Before-and-after scene images

★ ★ ★ ★

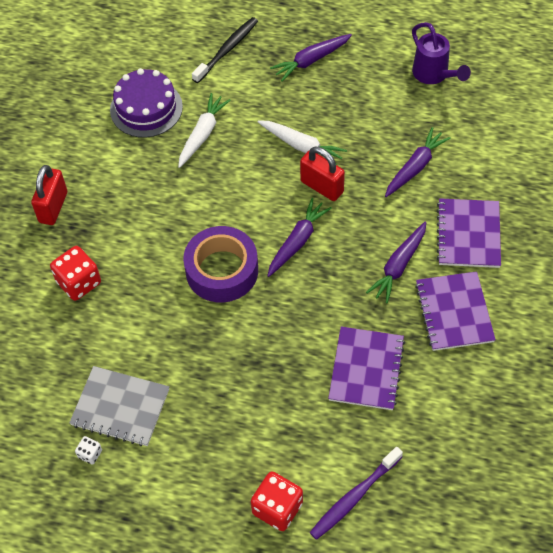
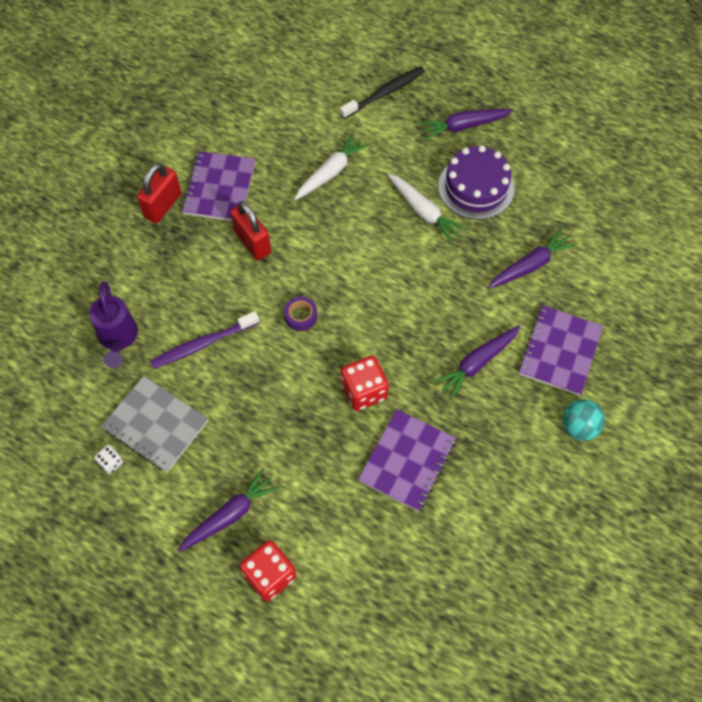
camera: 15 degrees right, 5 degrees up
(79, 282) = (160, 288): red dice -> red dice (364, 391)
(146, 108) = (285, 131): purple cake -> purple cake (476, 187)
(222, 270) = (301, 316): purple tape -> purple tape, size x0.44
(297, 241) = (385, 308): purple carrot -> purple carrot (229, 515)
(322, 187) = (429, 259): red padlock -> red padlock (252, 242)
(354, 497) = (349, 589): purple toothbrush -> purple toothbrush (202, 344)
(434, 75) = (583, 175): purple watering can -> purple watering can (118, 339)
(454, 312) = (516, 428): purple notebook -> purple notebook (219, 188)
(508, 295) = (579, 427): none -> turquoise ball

★ ★ ★ ★

--- Problem requirements ---
Read through the entries, then copy every line where the string "purple" is found.

--- Expected output ---
(146, 108) = (285, 131): purple cake -> purple cake (476, 187)
(222, 270) = (301, 316): purple tape -> purple tape, size x0.44
(297, 241) = (385, 308): purple carrot -> purple carrot (229, 515)
(354, 497) = (349, 589): purple toothbrush -> purple toothbrush (202, 344)
(434, 75) = (583, 175): purple watering can -> purple watering can (118, 339)
(454, 312) = (516, 428): purple notebook -> purple notebook (219, 188)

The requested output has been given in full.